● Provided information:
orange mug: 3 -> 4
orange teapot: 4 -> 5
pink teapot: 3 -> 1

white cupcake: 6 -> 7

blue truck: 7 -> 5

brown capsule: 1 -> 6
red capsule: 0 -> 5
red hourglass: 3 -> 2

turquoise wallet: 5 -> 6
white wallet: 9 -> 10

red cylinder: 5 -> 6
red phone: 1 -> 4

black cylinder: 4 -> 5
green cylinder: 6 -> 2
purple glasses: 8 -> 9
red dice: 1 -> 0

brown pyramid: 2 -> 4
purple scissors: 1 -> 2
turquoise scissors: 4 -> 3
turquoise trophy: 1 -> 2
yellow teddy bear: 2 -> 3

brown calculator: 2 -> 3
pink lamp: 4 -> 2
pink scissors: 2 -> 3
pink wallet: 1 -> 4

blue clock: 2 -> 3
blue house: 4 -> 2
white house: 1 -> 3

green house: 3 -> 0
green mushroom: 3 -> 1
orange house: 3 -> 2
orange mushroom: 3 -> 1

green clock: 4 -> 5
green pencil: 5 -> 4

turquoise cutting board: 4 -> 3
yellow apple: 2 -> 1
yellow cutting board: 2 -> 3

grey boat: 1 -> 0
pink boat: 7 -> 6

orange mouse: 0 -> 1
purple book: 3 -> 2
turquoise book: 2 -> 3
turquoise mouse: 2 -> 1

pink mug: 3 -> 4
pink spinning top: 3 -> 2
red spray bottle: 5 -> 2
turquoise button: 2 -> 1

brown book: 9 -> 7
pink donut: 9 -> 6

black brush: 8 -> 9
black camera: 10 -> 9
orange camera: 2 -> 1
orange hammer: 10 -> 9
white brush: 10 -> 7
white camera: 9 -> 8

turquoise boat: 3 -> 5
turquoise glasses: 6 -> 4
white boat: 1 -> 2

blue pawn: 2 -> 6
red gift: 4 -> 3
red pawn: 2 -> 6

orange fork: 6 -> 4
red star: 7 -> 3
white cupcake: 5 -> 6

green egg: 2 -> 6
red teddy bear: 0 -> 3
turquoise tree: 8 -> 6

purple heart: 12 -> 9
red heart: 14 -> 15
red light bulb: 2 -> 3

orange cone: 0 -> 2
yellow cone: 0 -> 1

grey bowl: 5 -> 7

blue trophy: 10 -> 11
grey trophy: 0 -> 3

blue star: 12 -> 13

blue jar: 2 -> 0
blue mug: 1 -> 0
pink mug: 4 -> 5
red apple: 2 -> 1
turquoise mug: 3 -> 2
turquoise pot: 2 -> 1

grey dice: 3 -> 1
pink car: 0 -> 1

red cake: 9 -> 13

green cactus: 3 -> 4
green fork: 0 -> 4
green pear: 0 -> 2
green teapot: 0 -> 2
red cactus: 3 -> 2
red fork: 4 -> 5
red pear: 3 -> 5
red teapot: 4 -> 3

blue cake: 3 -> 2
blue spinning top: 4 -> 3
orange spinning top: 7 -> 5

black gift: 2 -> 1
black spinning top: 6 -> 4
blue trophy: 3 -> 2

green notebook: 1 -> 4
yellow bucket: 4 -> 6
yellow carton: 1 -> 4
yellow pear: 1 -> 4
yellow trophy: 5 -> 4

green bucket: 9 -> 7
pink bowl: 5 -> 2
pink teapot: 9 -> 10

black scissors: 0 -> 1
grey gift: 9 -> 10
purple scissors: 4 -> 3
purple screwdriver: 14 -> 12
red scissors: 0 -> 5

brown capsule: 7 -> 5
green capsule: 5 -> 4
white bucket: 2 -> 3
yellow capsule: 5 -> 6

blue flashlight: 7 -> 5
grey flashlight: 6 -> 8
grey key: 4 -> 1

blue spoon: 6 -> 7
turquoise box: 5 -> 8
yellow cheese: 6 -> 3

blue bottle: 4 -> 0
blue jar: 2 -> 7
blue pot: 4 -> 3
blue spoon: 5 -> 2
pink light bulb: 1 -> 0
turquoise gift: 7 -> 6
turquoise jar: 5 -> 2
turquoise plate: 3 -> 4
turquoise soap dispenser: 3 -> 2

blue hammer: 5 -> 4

● What is expected: Give back the data above exactly as it appears.

● Task answer:
orange mug: 3 -> 4
orange teapot: 4 -> 5
pink teapot: 3 -> 1

white cupcake: 6 -> 7

blue truck: 7 -> 5

brown capsule: 1 -> 6
red capsule: 0 -> 5
red hourglass: 3 -> 2

turquoise wallet: 5 -> 6
white wallet: 9 -> 10

red cylinder: 5 -> 6
red phone: 1 -> 4

black cylinder: 4 -> 5
green cylinder: 6 -> 2
purple glasses: 8 -> 9
red dice: 1 -> 0

brown pyramid: 2 -> 4
purple scissors: 1 -> 2
turquoise scissors: 4 -> 3
turquoise trophy: 1 -> 2
yellow teddy bear: 2 -> 3

brown calculator: 2 -> 3
pink lamp: 4 -> 2
pink scissors: 2 -> 3
pink wallet: 1 -> 4

blue clock: 2 -> 3
blue house: 4 -> 2
white house: 1 -> 3

green house: 3 -> 0
green mushroom: 3 -> 1
orange house: 3 -> 2
orange mushroom: 3 -> 1

green clock: 4 -> 5
green pencil: 5 -> 4

turquoise cutting board: 4 -> 3
yellow apple: 2 -> 1
yellow cutting board: 2 -> 3

grey boat: 1 -> 0
pink boat: 7 -> 6

orange mouse: 0 -> 1
purple book: 3 -> 2
turquoise book: 2 -> 3
turquoise mouse: 2 -> 1

pink mug: 3 -> 4
pink spinning top: 3 -> 2
red spray bottle: 5 -> 2
turquoise button: 2 -> 1

brown book: 9 -> 7
pink donut: 9 -> 6

black brush: 8 -> 9
black camera: 10 -> 9
orange camera: 2 -> 1
orange hammer: 10 -> 9
white brush: 10 -> 7
white camera: 9 -> 8

turquoise boat: 3 -> 5
turquoise glasses: 6 -> 4
white boat: 1 -> 2

blue pawn: 2 -> 6
red gift: 4 -> 3
red pawn: 2 -> 6

orange fork: 6 -> 4
red star: 7 -> 3
white cupcake: 5 -> 6

green egg: 2 -> 6
red teddy bear: 0 -> 3
turquoise tree: 8 -> 6

purple heart: 12 -> 9
red heart: 14 -> 15
red light bulb: 2 -> 3

orange cone: 0 -> 2
yellow cone: 0 -> 1

grey bowl: 5 -> 7

blue trophy: 10 -> 11
grey trophy: 0 -> 3

blue star: 12 -> 13

blue jar: 2 -> 0
blue mug: 1 -> 0
pink mug: 4 -> 5
red apple: 2 -> 1
turquoise mug: 3 -> 2
turquoise pot: 2 -> 1

grey dice: 3 -> 1
pink car: 0 -> 1

red cake: 9 -> 13

green cactus: 3 -> 4
green fork: 0 -> 4
green pear: 0 -> 2
green teapot: 0 -> 2
red cactus: 3 -> 2
red fork: 4 -> 5
red pear: 3 -> 5
red teapot: 4 -> 3

blue cake: 3 -> 2
blue spinning top: 4 -> 3
orange spinning top: 7 -> 5

black gift: 2 -> 1
black spinning top: 6 -> 4
blue trophy: 3 -> 2

green notebook: 1 -> 4
yellow bucket: 4 -> 6
yellow carton: 1 -> 4
yellow pear: 1 -> 4
yellow trophy: 5 -> 4

green bucket: 9 -> 7
pink bowl: 5 -> 2
pink teapot: 9 -> 10

black scissors: 0 -> 1
grey gift: 9 -> 10
purple scissors: 4 -> 3
purple screwdriver: 14 -> 12
red scissors: 0 -> 5

brown capsule: 7 -> 5
green capsule: 5 -> 4
white bucket: 2 -> 3
yellow capsule: 5 -> 6

blue flashlight: 7 -> 5
grey flashlight: 6 -> 8
grey key: 4 -> 1

blue spoon: 6 -> 7
turquoise box: 5 -> 8
yellow cheese: 6 -> 3

blue bottle: 4 -> 0
blue jar: 2 -> 7
blue pot: 4 -> 3
blue spoon: 5 -> 2
pink light bulb: 1 -> 0
turquoise gift: 7 -> 6
turquoise jar: 5 -> 2
turquoise plate: 3 -> 4
turquoise soap dispenser: 3 -> 2

blue hammer: 5 -> 4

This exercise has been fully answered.